::: SOURCE INFORMATION

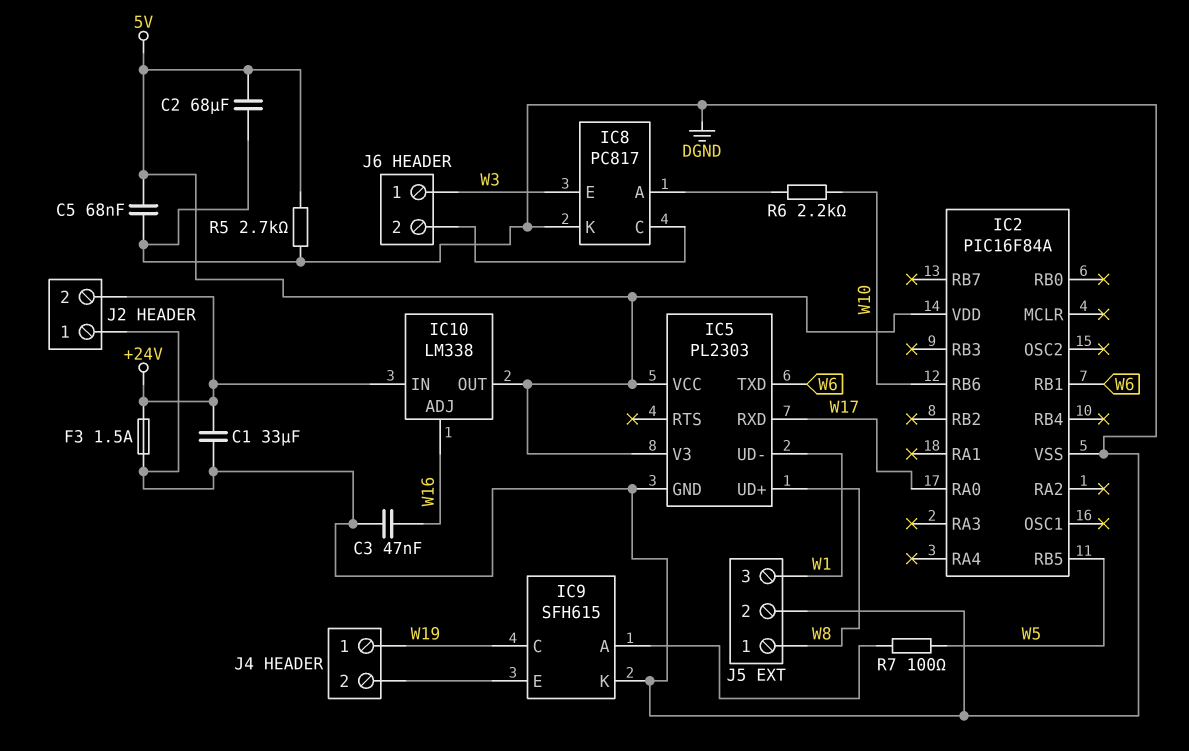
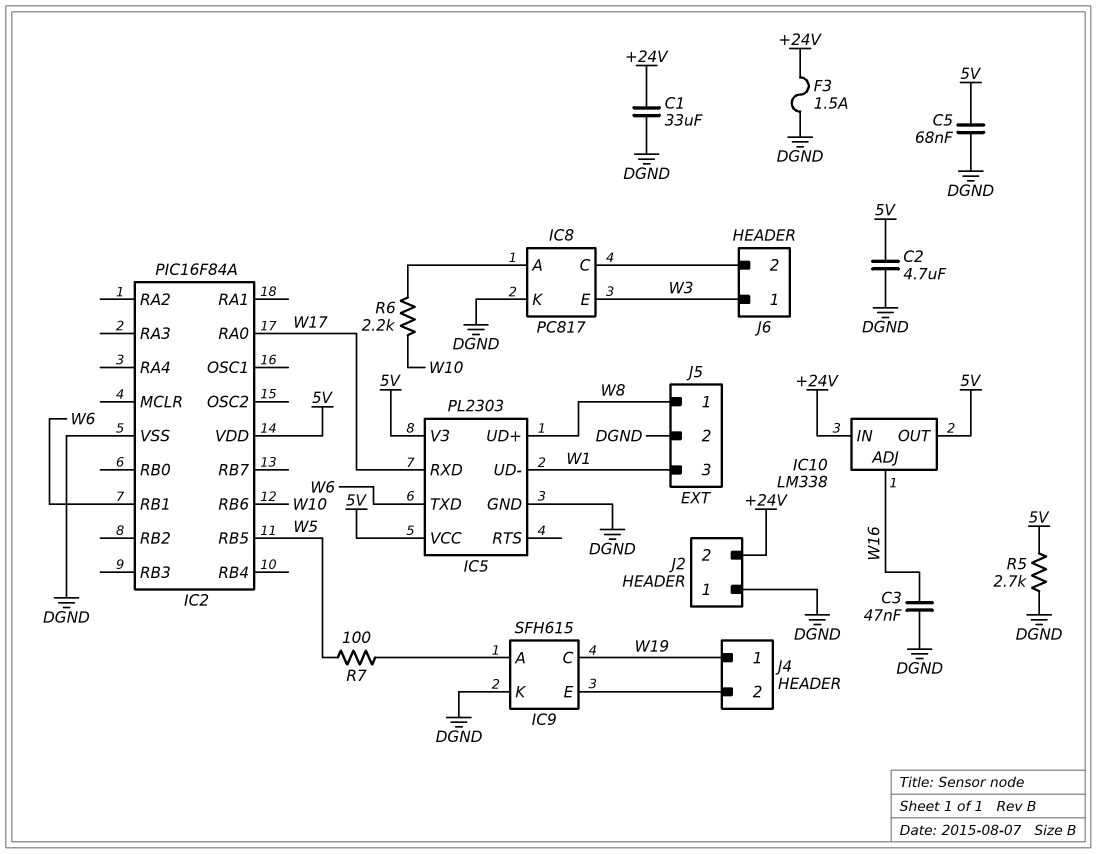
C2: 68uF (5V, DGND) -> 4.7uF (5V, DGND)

::::::
::: SOURCE INFORMATION

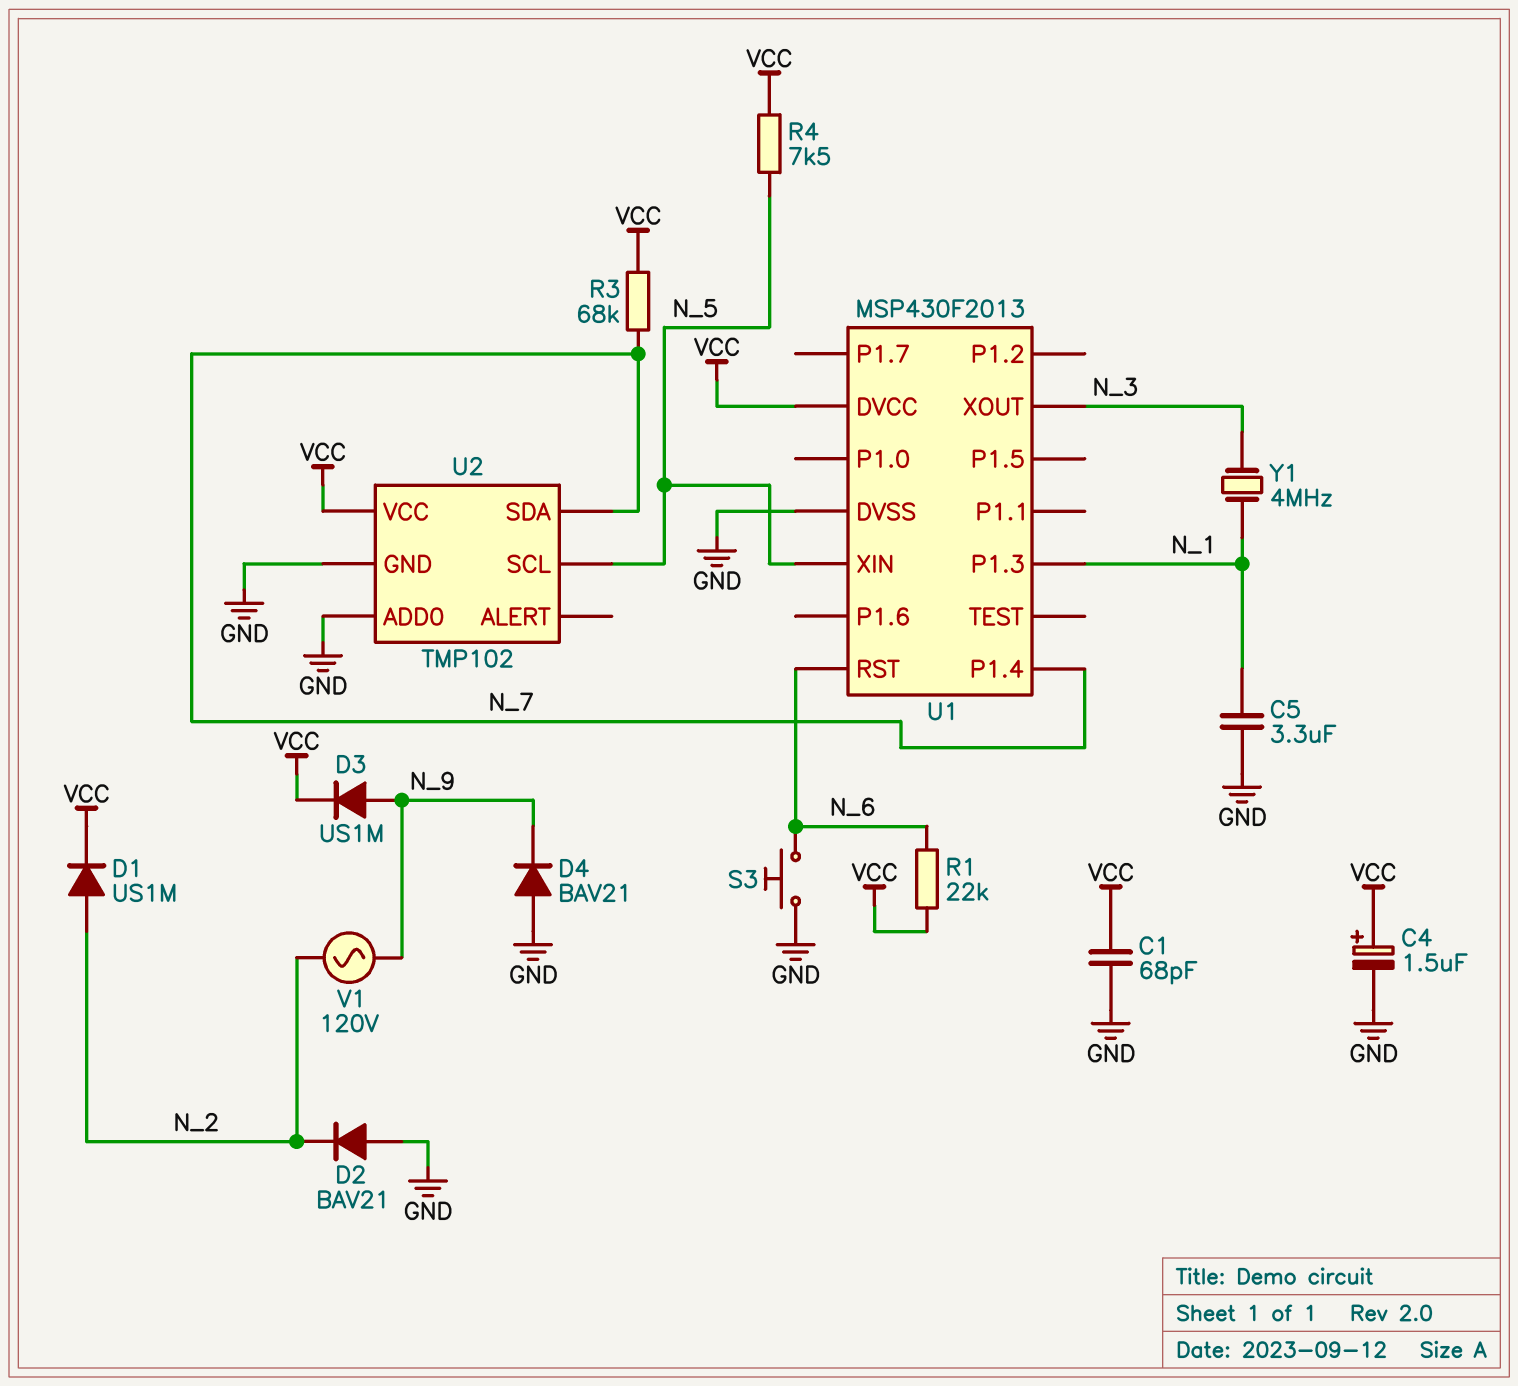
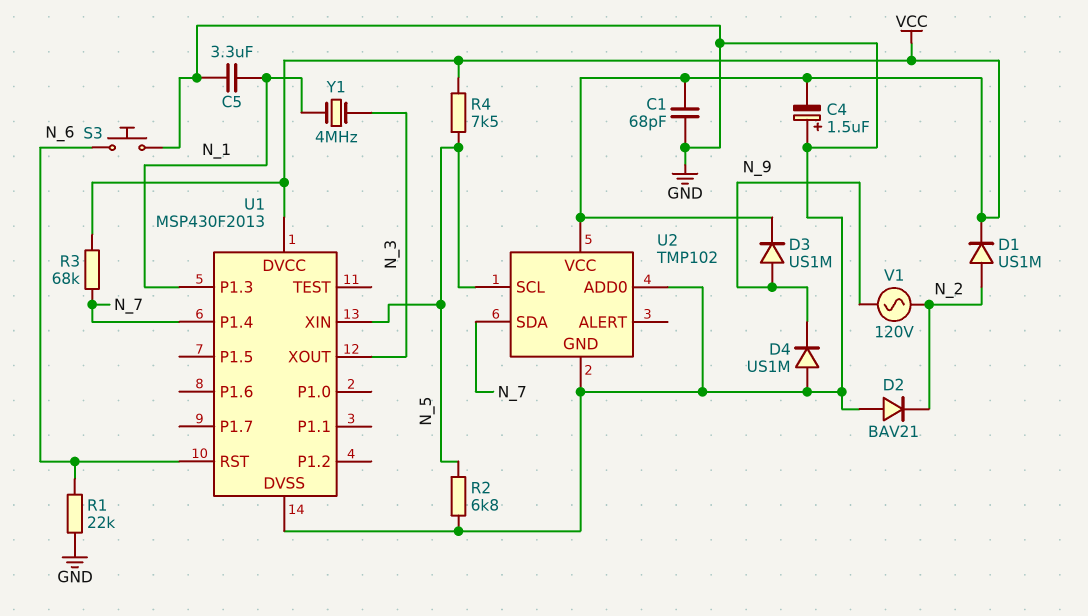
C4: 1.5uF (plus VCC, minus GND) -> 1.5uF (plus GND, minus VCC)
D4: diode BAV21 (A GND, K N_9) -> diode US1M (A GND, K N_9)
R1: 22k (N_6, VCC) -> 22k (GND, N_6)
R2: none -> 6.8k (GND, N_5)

::::::
::: SOURCE INFORMATION

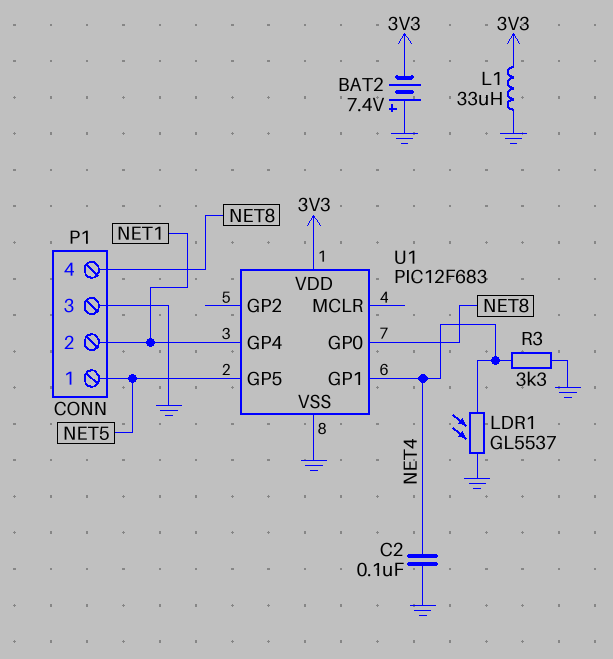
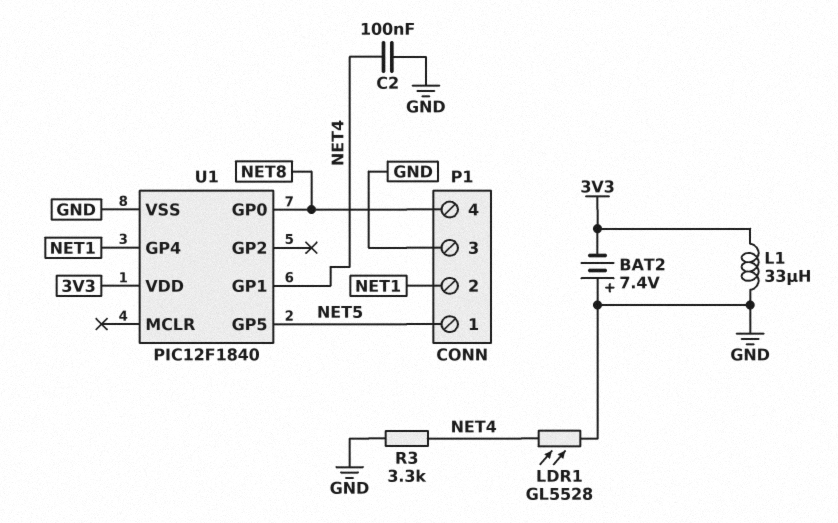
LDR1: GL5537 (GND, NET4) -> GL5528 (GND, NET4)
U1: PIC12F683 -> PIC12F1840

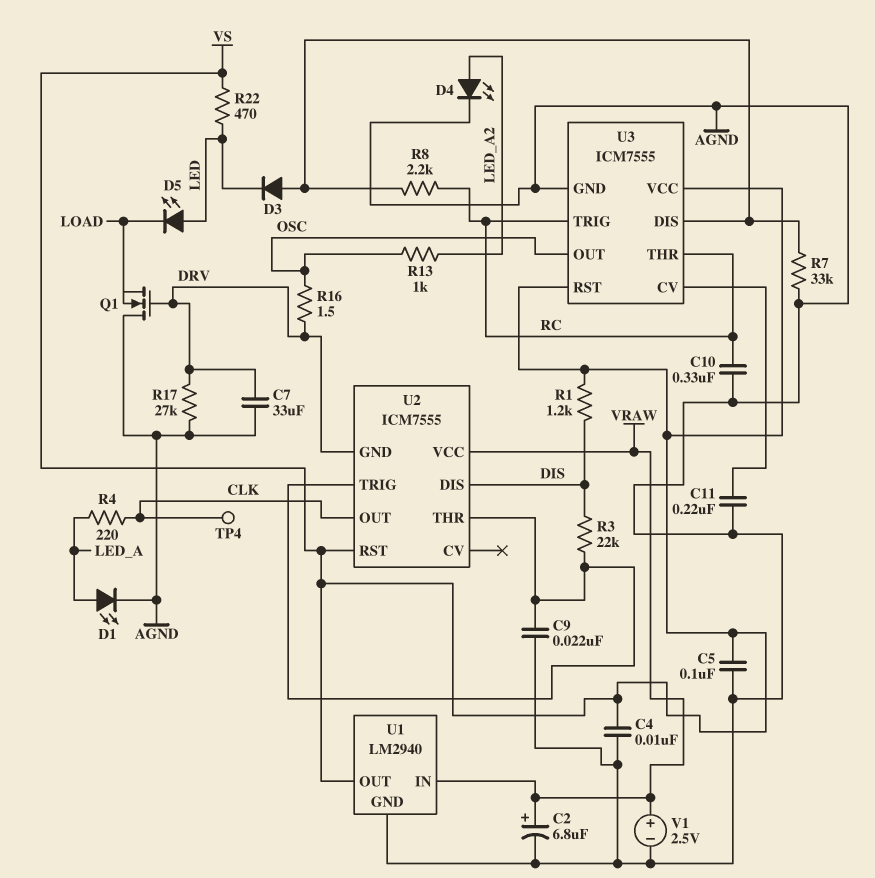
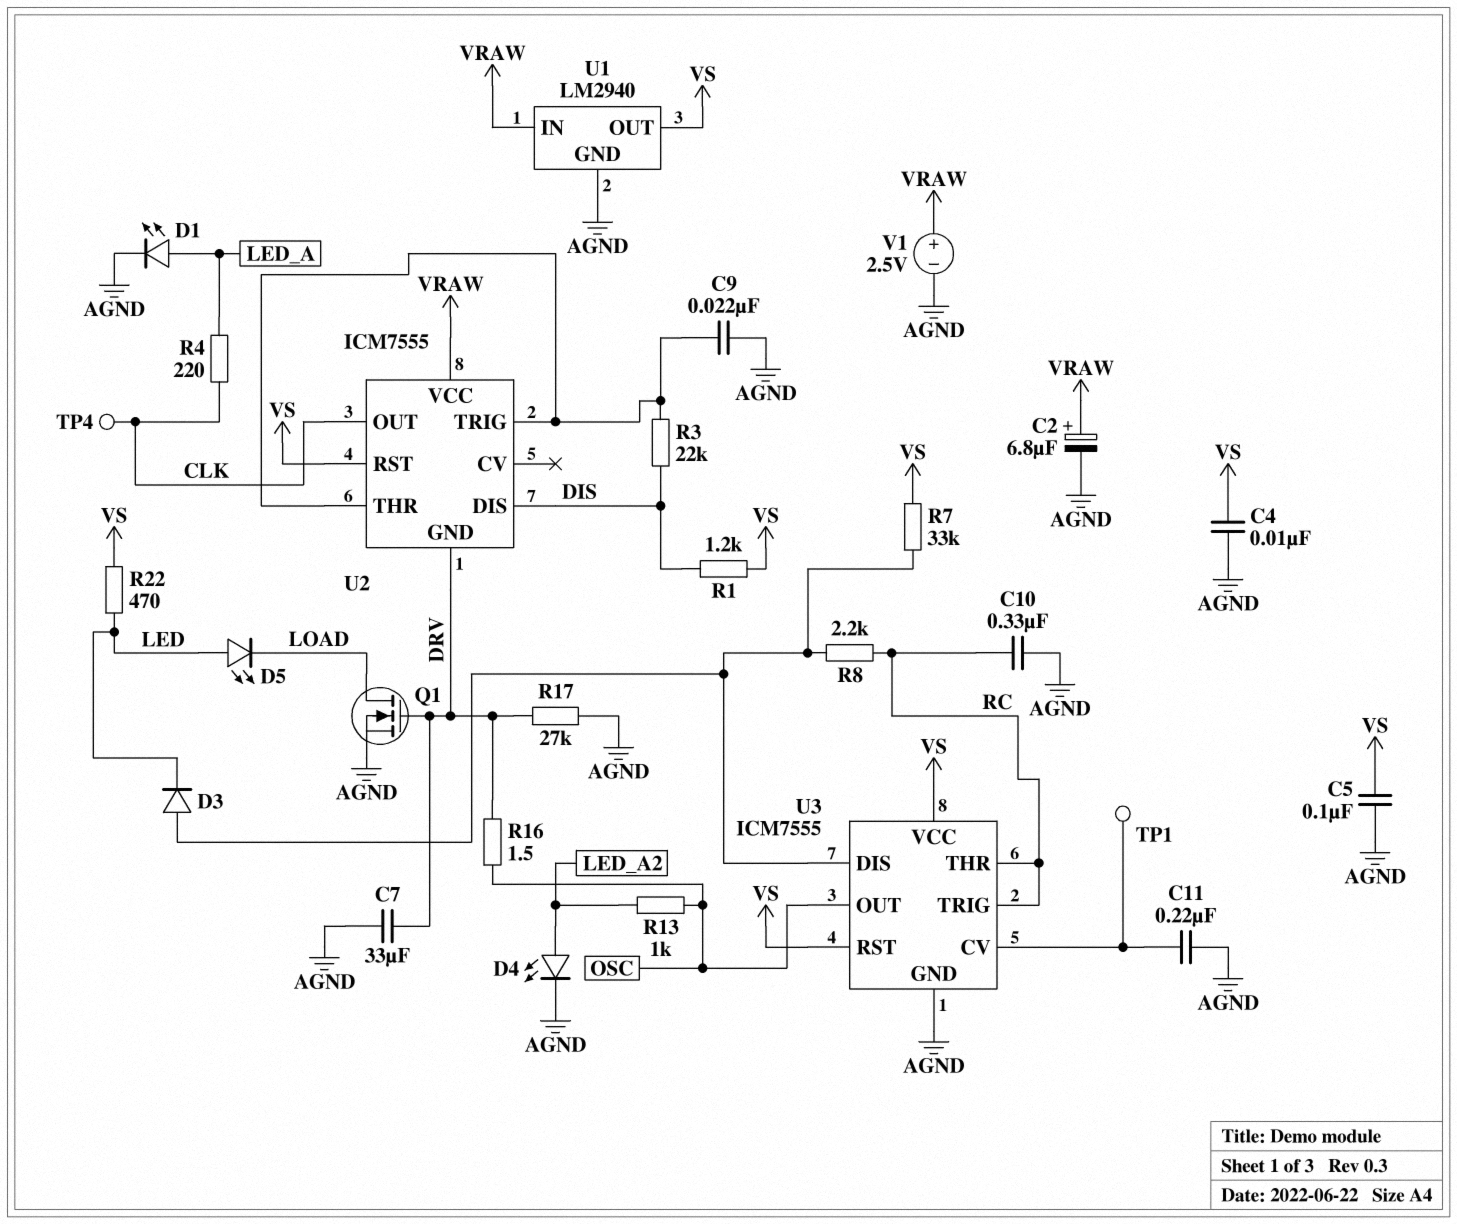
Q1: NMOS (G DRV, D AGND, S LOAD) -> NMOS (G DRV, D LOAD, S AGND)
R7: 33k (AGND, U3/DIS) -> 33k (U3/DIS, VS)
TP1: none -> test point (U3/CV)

::::::

YOUR GOAL
Copy back the listing above exactly, but only from the line with "R7: 33k (AGND, U3/DIS) -> 33k (U3/DIS, VS)" through the line with "TP1: none -> test point (U3/CV)", both ends included.

ANSWER SECTION
R7: 33k (AGND, U3/DIS) -> 33k (U3/DIS, VS)
TP1: none -> test point (U3/CV)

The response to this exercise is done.